* What you need to do
Please reproduce the records below word for word, omitting the pictures.

* Material for this task
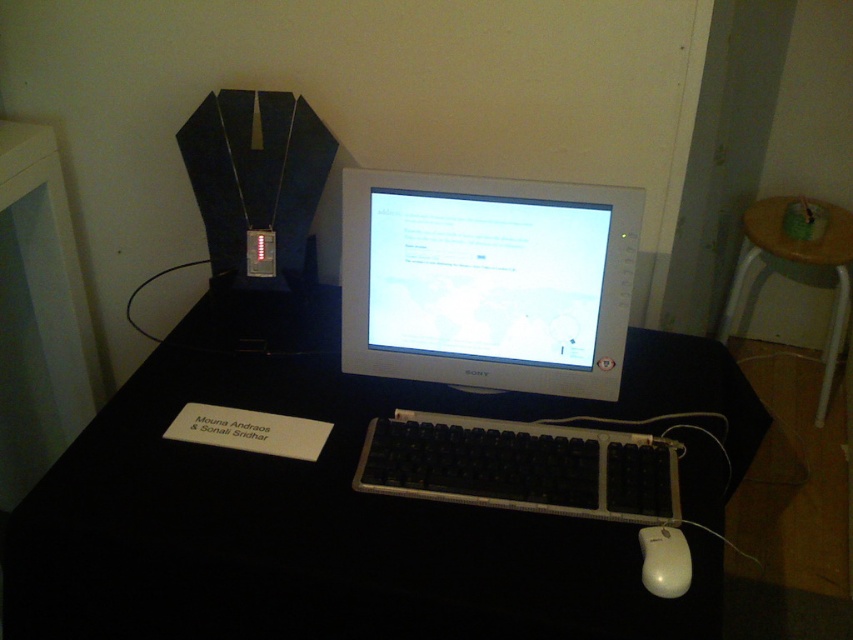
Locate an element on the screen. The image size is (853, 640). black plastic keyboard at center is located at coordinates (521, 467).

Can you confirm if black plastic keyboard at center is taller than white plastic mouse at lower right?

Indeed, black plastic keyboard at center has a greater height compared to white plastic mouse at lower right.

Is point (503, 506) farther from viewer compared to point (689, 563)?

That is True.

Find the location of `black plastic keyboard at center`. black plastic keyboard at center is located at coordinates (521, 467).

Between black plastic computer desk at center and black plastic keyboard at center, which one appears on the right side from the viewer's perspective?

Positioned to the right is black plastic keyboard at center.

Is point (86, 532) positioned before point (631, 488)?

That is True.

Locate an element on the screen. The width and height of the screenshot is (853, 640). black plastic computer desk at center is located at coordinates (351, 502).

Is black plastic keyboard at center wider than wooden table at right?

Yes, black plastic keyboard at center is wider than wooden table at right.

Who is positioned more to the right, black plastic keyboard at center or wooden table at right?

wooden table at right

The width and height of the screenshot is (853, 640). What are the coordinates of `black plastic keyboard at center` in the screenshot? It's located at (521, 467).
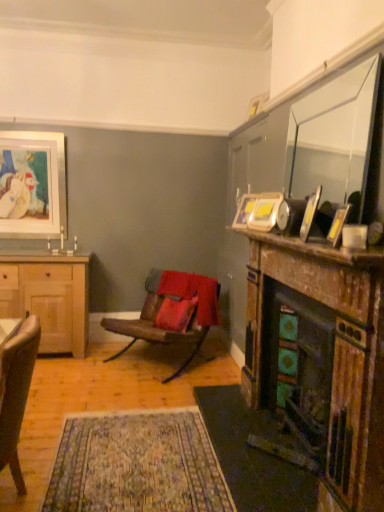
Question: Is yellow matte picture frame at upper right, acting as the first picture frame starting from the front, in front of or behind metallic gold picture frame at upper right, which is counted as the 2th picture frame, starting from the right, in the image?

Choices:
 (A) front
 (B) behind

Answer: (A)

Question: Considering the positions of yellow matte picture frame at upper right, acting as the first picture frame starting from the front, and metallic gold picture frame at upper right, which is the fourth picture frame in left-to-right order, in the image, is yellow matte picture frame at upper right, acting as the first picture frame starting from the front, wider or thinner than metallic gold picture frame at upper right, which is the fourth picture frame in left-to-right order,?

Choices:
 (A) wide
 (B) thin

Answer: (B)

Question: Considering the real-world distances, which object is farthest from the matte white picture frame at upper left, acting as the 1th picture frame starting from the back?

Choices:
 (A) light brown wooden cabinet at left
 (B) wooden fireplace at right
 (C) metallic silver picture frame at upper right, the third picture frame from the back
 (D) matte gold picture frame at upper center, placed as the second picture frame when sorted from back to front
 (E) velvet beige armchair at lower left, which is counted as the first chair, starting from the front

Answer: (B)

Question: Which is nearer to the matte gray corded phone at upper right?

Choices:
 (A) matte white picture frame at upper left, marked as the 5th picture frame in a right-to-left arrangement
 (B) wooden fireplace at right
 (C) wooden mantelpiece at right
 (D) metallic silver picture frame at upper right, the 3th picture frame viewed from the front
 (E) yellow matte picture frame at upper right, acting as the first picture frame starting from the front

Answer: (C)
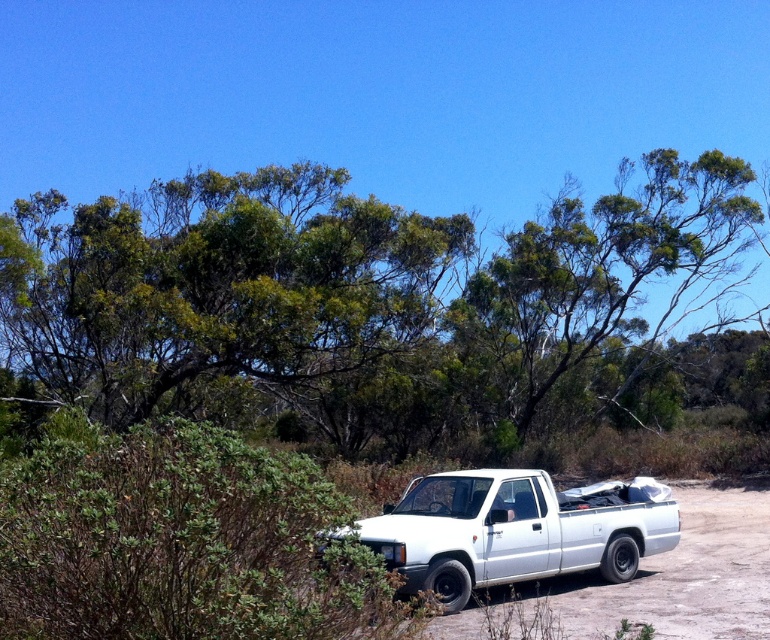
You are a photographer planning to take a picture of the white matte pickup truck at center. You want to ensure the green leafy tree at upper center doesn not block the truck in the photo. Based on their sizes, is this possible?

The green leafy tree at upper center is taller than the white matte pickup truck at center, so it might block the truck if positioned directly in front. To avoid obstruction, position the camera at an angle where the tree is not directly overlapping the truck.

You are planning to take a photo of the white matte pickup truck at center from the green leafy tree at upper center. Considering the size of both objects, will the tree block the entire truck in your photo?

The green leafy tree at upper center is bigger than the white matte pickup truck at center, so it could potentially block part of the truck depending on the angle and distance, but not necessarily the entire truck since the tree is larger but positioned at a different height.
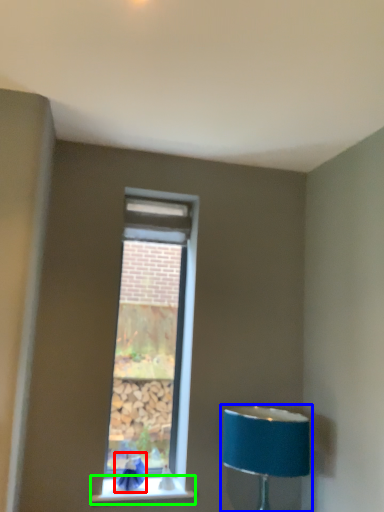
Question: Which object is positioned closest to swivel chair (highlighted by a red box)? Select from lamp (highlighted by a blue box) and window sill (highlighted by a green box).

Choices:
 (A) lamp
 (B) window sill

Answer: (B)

* Reply to the task
Locate an element on the screen. The image size is (853, 640). black plastic keyboard at center is located at coordinates (521, 467).

Can you confirm if black plastic keyboard at center is taller than white plastic mouse at lower right?

Indeed, black plastic keyboard at center has a greater height compared to white plastic mouse at lower right.

Is point (503, 506) farther from viewer compared to point (689, 563)?

That is True.

Find the location of `black plastic keyboard at center`. black plastic keyboard at center is located at coordinates (521, 467).

Between black plastic computer desk at center and black plastic keyboard at center, which one appears on the right side from the viewer's perspective?

Positioned to the right is black plastic keyboard at center.

Is point (86, 532) positioned before point (631, 488)?

That is True.

Locate an element on the screen. The width and height of the screenshot is (853, 640). black plastic computer desk at center is located at coordinates (351, 502).

Is black plastic keyboard at center wider than wooden table at right?

Yes, black plastic keyboard at center is wider than wooden table at right.

Who is positioned more to the right, black plastic keyboard at center or wooden table at right?

wooden table at right

The width and height of the screenshot is (853, 640). What are the coordinates of `black plastic keyboard at center` in the screenshot? It's located at (521, 467).
Question: Is yellow matte picture frame at upper right, acting as the first picture frame starting from the front, in front of or behind metallic gold picture frame at upper right, which is counted as the 2th picture frame, starting from the right, in the image?

Choices:
 (A) front
 (B) behind

Answer: (A)

Question: Considering the positions of yellow matte picture frame at upper right, acting as the first picture frame starting from the front, and metallic gold picture frame at upper right, which is the fourth picture frame in left-to-right order, in the image, is yellow matte picture frame at upper right, acting as the first picture frame starting from the front, wider or thinner than metallic gold picture frame at upper right, which is the fourth picture frame in left-to-right order,?

Choices:
 (A) wide
 (B) thin

Answer: (B)

Question: Considering the real-world distances, which object is farthest from the matte white picture frame at upper left, acting as the 1th picture frame starting from the back?

Choices:
 (A) light brown wooden cabinet at left
 (B) wooden fireplace at right
 (C) metallic silver picture frame at upper right, the third picture frame from the back
 (D) matte gold picture frame at upper center, placed as the second picture frame when sorted from back to front
 (E) velvet beige armchair at lower left, which is counted as the first chair, starting from the front

Answer: (B)

Question: Which is nearer to the matte gray corded phone at upper right?

Choices:
 (A) matte white picture frame at upper left, marked as the 5th picture frame in a right-to-left arrangement
 (B) wooden fireplace at right
 (C) wooden mantelpiece at right
 (D) metallic silver picture frame at upper right, the 3th picture frame viewed from the front
 (E) yellow matte picture frame at upper right, acting as the first picture frame starting from the front

Answer: (C)
You are a photographer planning to take a picture of the white matte pickup truck at center. You want to ensure the green leafy tree at upper center doesn not block the truck in the photo. Based on their sizes, is this possible?

The green leafy tree at upper center is taller than the white matte pickup truck at center, so it might block the truck if positioned directly in front. To avoid obstruction, position the camera at an angle where the tree is not directly overlapping the truck.

You are planning to take a photo of the white matte pickup truck at center from the green leafy tree at upper center. Considering the size of both objects, will the tree block the entire truck in your photo?

The green leafy tree at upper center is bigger than the white matte pickup truck at center, so it could potentially block part of the truck depending on the angle and distance, but not necessarily the entire truck since the tree is larger but positioned at a different height.
Question: Which object is positioned closest to swivel chair (highlighted by a red box)? Select from lamp (highlighted by a blue box) and window sill (highlighted by a green box).

Choices:
 (A) lamp
 (B) window sill

Answer: (B)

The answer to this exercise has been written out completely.